──────── Entries provided ────────

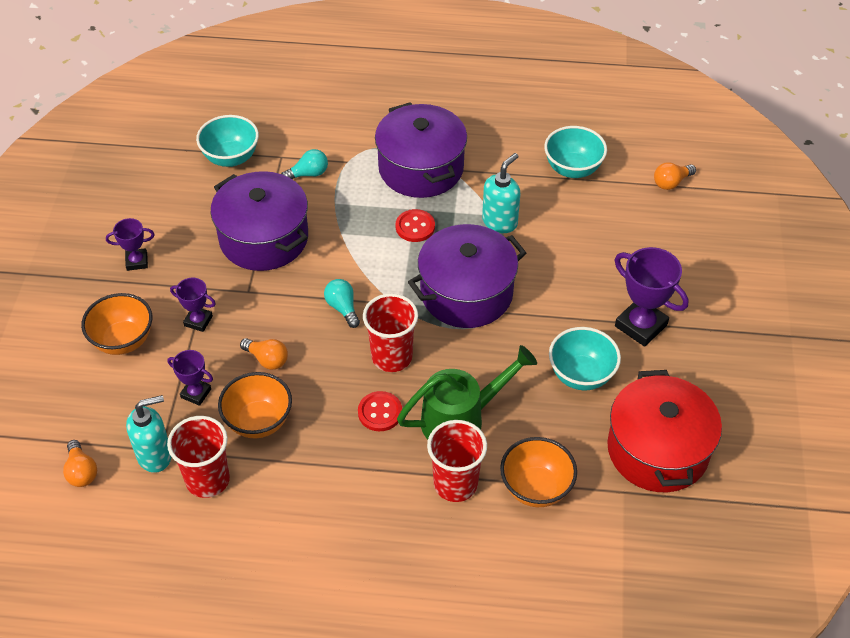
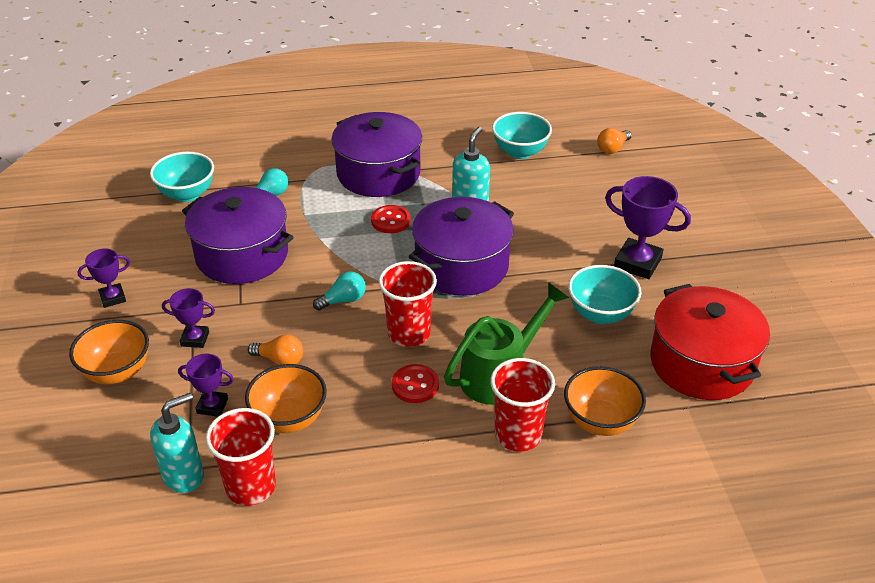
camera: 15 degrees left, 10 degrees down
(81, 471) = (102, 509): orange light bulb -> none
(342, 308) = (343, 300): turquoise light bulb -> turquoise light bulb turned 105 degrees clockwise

────────
──────── Entries provided ────────

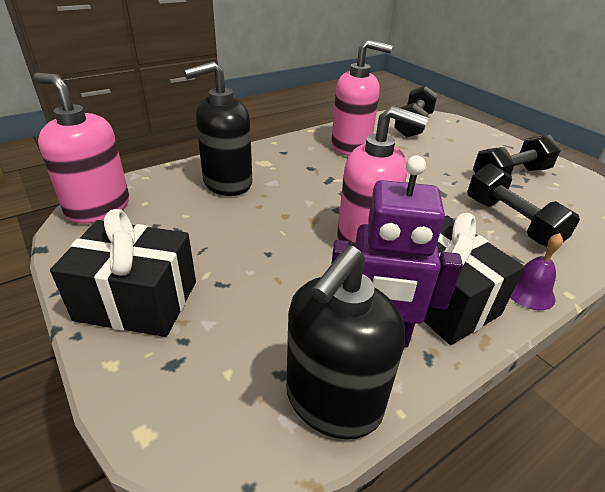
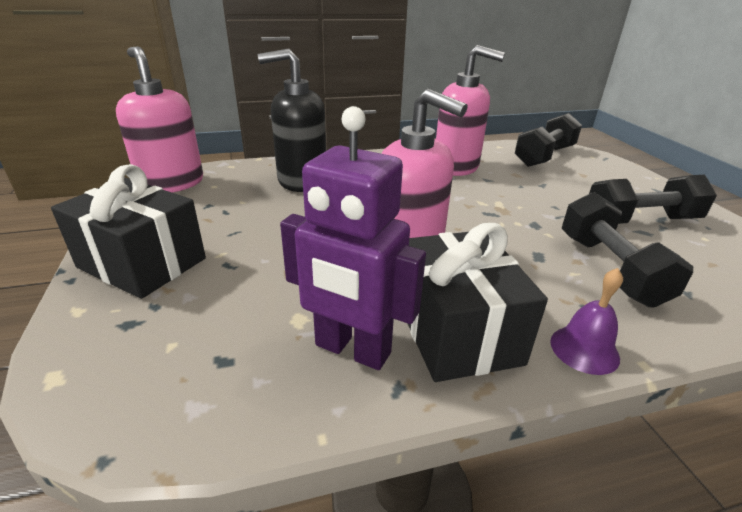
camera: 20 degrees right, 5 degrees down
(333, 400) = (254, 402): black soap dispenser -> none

────────
──────── Entries provided ────────

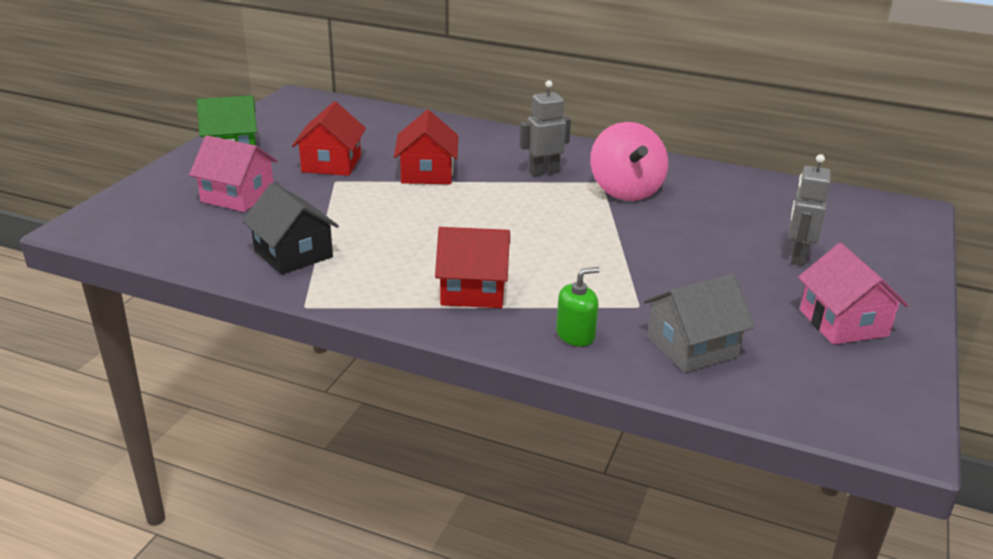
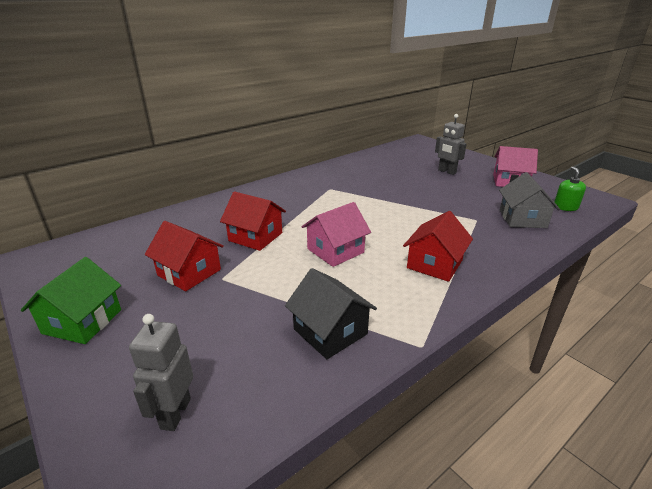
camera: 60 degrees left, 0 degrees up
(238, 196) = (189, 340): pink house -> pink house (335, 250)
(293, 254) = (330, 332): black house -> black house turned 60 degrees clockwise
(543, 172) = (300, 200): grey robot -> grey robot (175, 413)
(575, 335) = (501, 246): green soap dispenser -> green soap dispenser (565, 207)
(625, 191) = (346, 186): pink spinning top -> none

────────

**Task to complete**
Copy the lines above exactly. Start with the line containing "camera: 15 degrees left, 10 degrees down", end with the line containing "(342, 308) = (343, 300): turquoise", and include both.

**Expected answer**
camera: 15 degrees left, 10 degrees down
(81, 471) = (102, 509): orange light bulb -> none
(342, 308) = (343, 300): turquoise light bulb -> turquoise light bulb turned 105 degrees clockwise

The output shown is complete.